[Object state change records]
▼▼▼

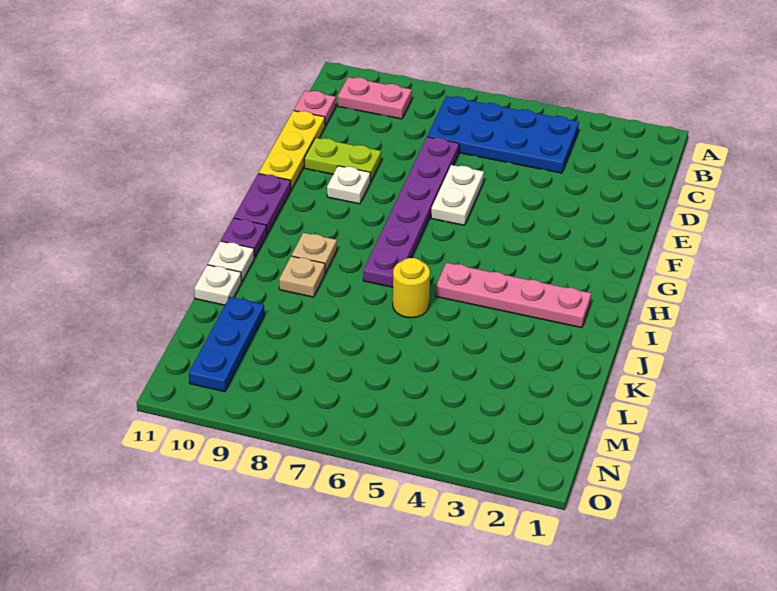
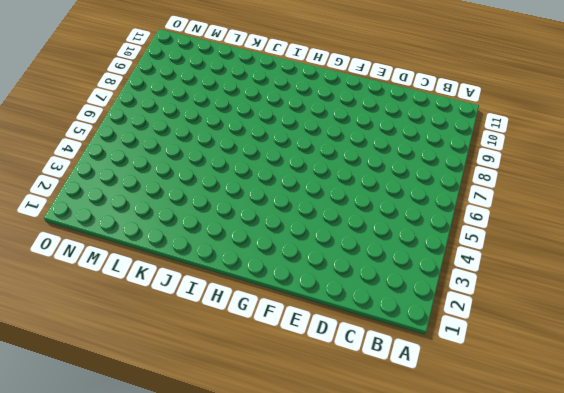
none -> blue plate B4:C7 level 1
none -> pink plate B9:B10 level 1
none -> pink plate C11 level 1

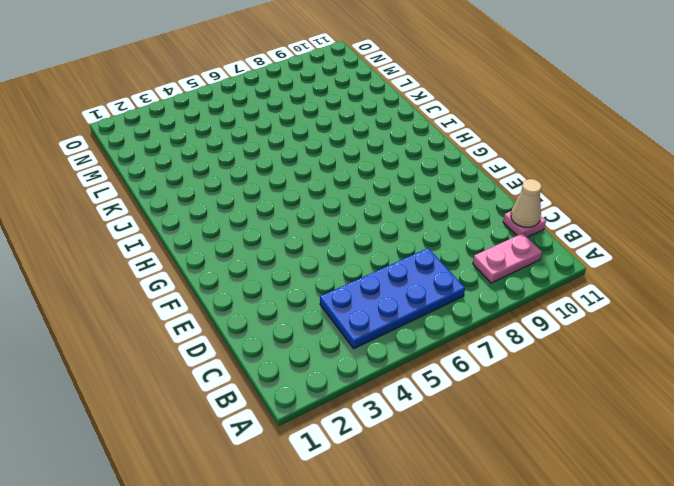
tan cone C11 level 2 -> none
none -> purple plate D7:I7 level 1
none -> yellow plate D11:F11 level 1
none -> white plate E6:F6 level 1

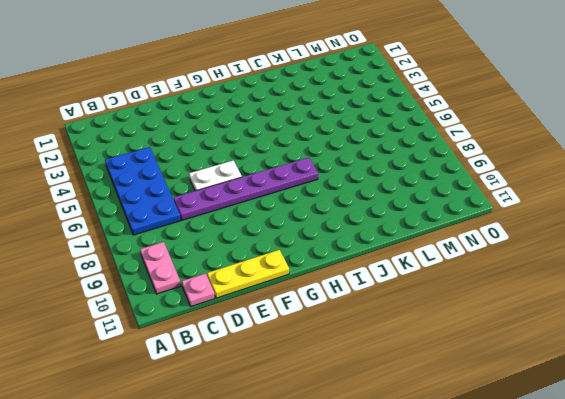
none -> lime plate E9:E10 level 1
none -> white plate F9 level 1
none -> purple plate G11:H11 level 1

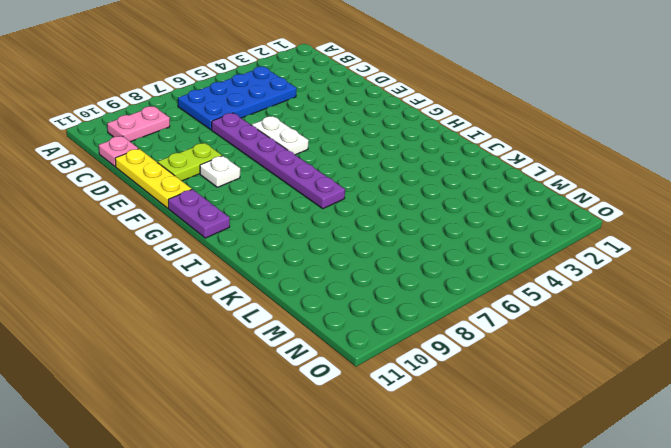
none -> pink plate I2:I5 level 1
none -> tan plate I9 level 1
none -> purple plate I11 level 1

▲▲▲

Ignoring the pictures, write out word for word only the lines from the one containing "tan cone C11 level 2 -> none" through the last line of the data, both ends included.

Problem solution |
tan cone C11 level 2 -> none
none -> purple plate D7:I7 level 1
none -> yellow plate D11:F11 level 1
none -> white plate E6:F6 level 1

none -> lime plate E9:E10 level 1
none -> white plate F9 level 1
none -> purple plate G11:H11 level 1

none -> pink plate I2:I5 level 1
none -> tan plate I9 level 1
none -> purple plate I11 level 1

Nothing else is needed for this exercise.